Transcribe all of the data exactly. Images stay out.
(DATA SECTION Opens)
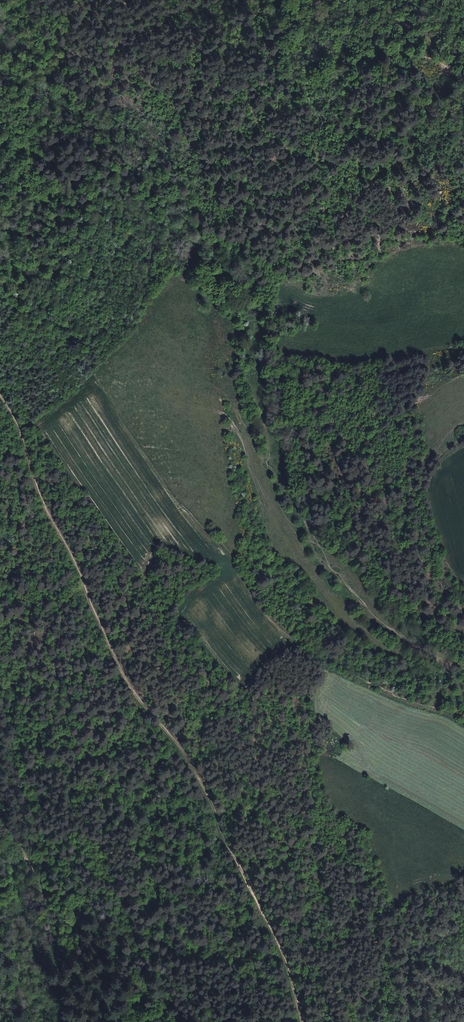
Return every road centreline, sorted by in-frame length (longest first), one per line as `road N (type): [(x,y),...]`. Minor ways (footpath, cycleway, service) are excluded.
road 1 (track): [(0,395),(109,652),(204,790),(303,1021)]
road 2 (track): [(463,224),(263,136),(246,100),(391,47),(463,65)]
road 3 (track): [(463,723),(327,660)]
(DATA SECTION Closes)
**RESPONSE TO THIS EXERCISE**:
Return every road centreline, sorted by in-frame length (longest first), one per line as `road N (type): [(x,y),...]`. Minor ways (footpath, cycleway, service) are excluded.
road 1 (track): [(0,395),(109,652),(204,790),(303,1021)]
road 2 (track): [(463,224),(263,136),(246,100),(391,47),(463,65)]
road 3 (track): [(463,723),(327,660)]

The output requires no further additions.